| EXERCISE REQUIREMENTS |
The following data needs to be repeated exactly, with all images excluded.

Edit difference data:
********************
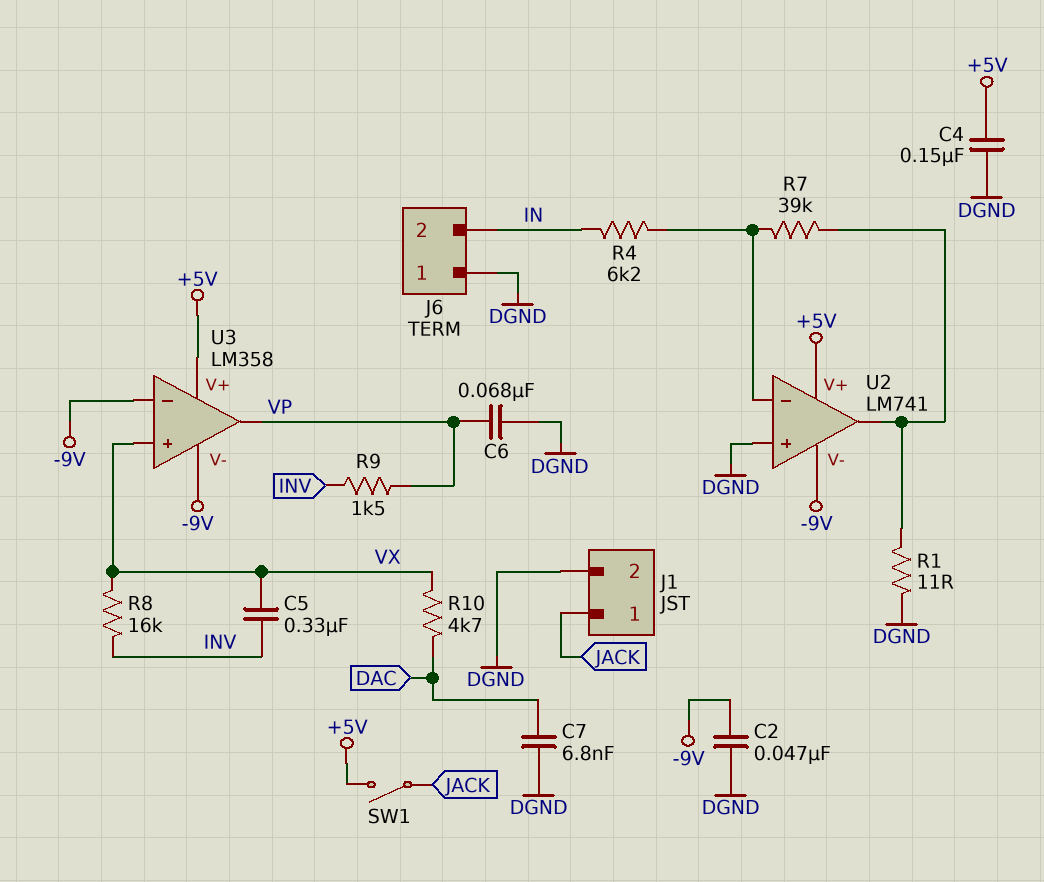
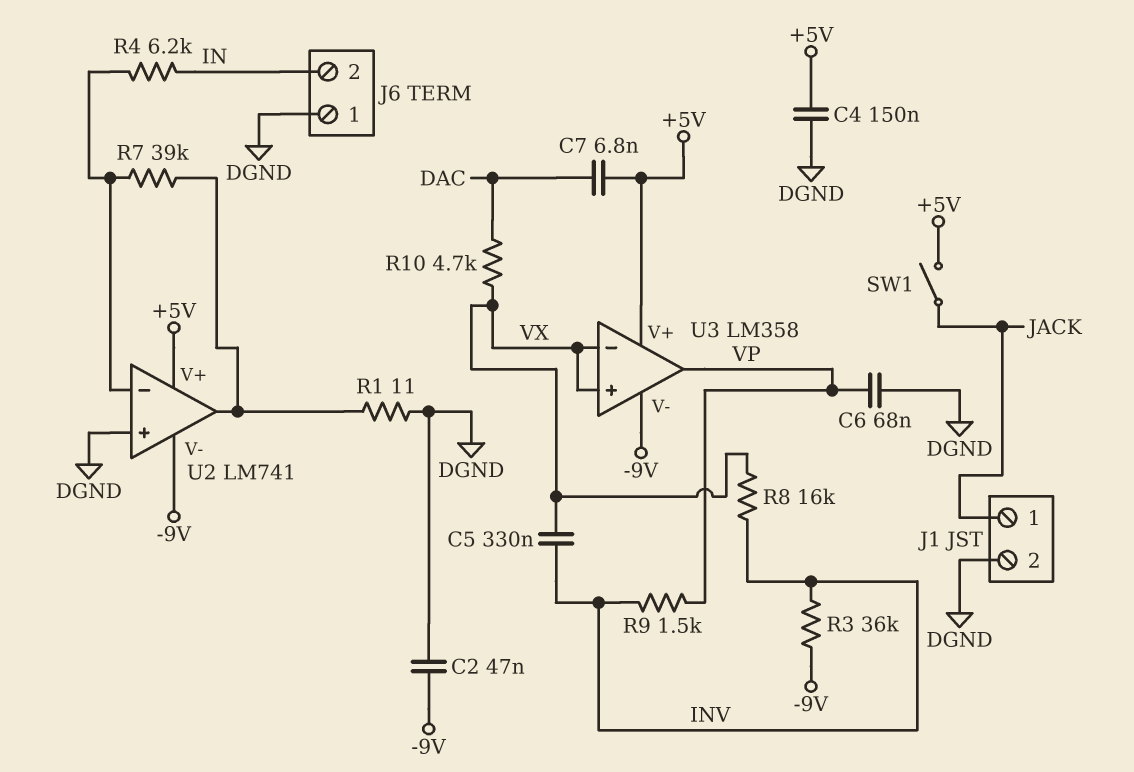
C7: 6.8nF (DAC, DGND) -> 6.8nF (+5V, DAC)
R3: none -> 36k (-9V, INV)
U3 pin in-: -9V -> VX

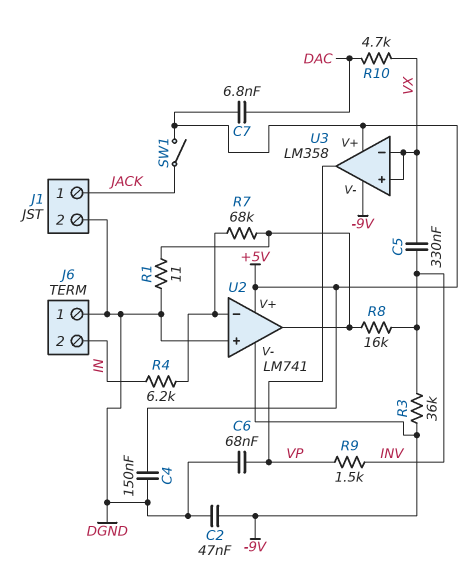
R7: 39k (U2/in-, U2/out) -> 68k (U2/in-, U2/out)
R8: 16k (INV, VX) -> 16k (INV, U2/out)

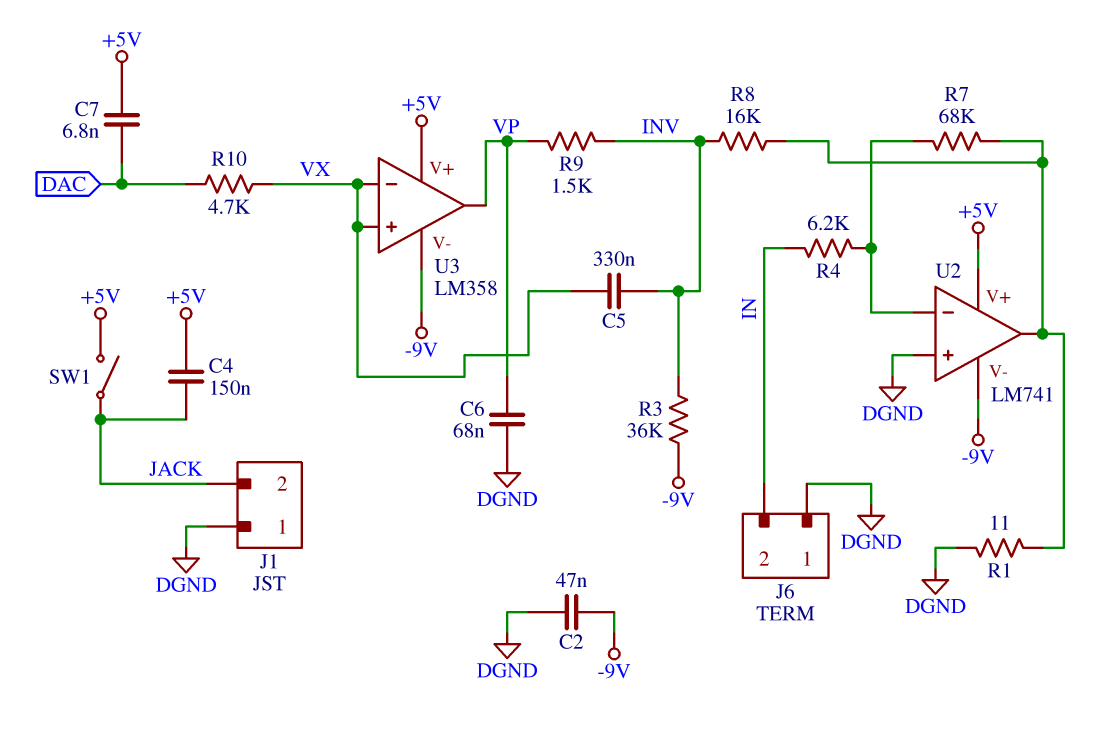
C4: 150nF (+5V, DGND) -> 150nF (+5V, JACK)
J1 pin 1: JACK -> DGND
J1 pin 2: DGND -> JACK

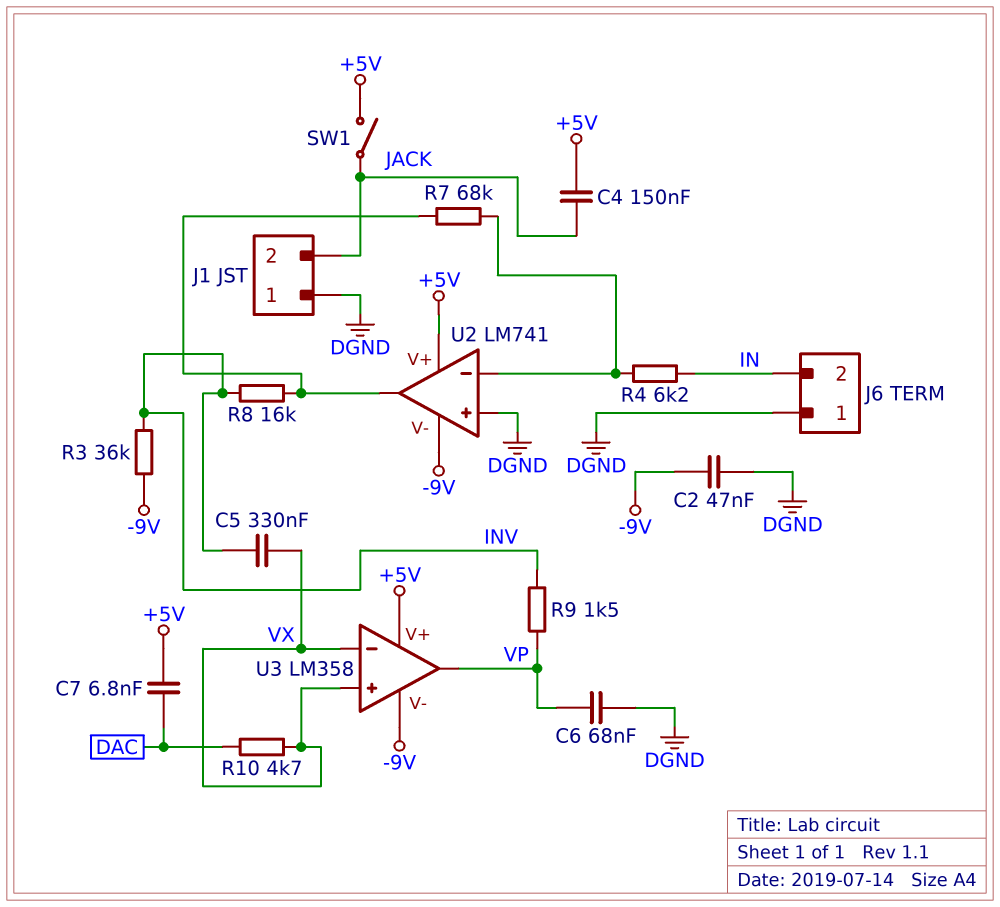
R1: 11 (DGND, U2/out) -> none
********************
| RESULT OF THIS EXERCISE |
C7: 6.8nF (DAC, DGND) -> 6.8nF (+5V, DAC)
R3: none -> 36k (-9V, INV)
U3 pin in-: -9V -> VX

R7: 39k (U2/in-, U2/out) -> 68k (U2/in-, U2/out)
R8: 16k (INV, VX) -> 16k (INV, U2/out)

C4: 150nF (+5V, DGND) -> 150nF (+5V, JACK)
J1 pin 1: JACK -> DGND
J1 pin 2: DGND -> JACK

R1: 11 (DGND, U2/out) -> none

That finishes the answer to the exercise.